## Work request:
The task calls for each line of the records below in which the word "from" appears.

## Materials provided:

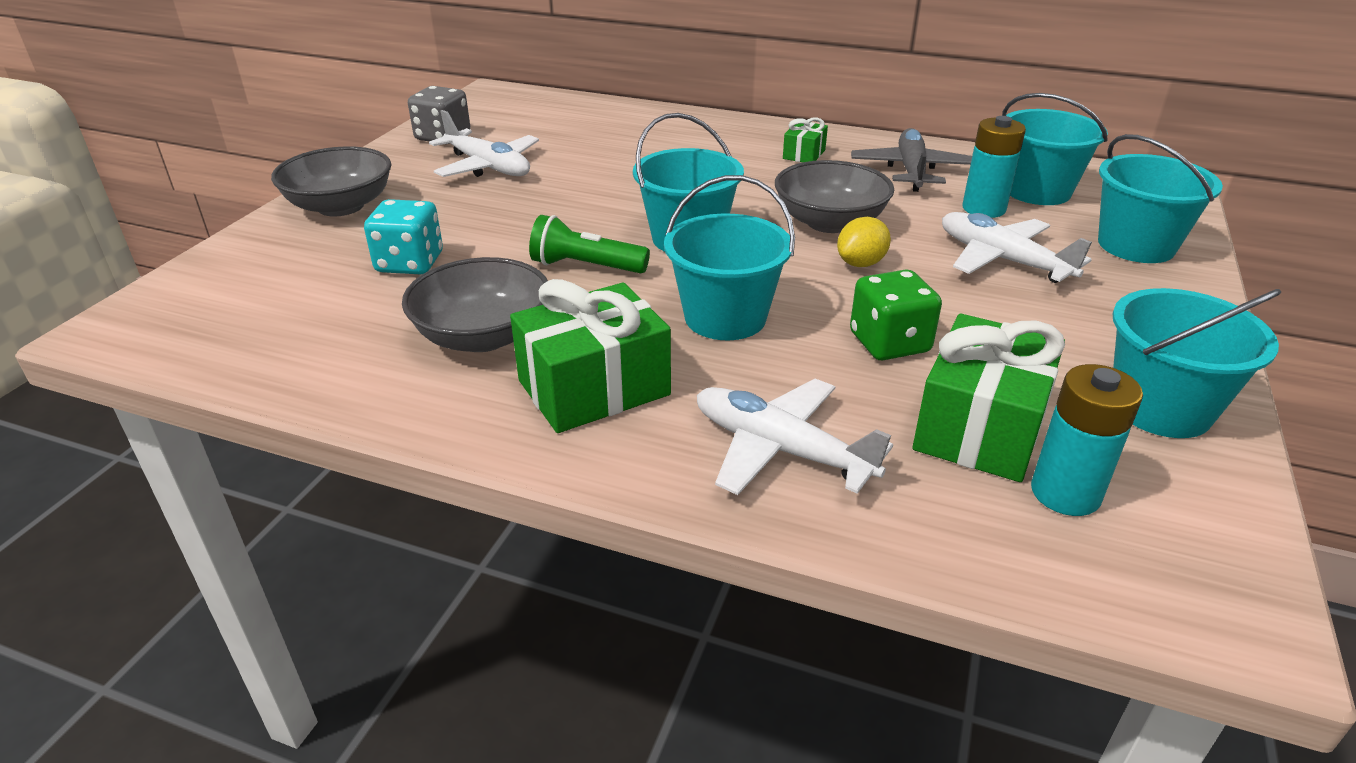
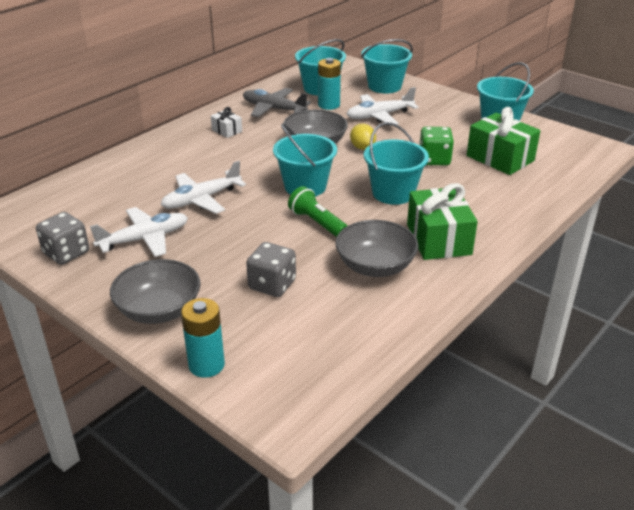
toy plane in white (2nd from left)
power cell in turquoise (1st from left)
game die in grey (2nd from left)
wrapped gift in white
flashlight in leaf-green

## Written reply:
toy plane in white (2nd from left)
power cell in turquoise (1st from left)
game die in grey (2nd from left)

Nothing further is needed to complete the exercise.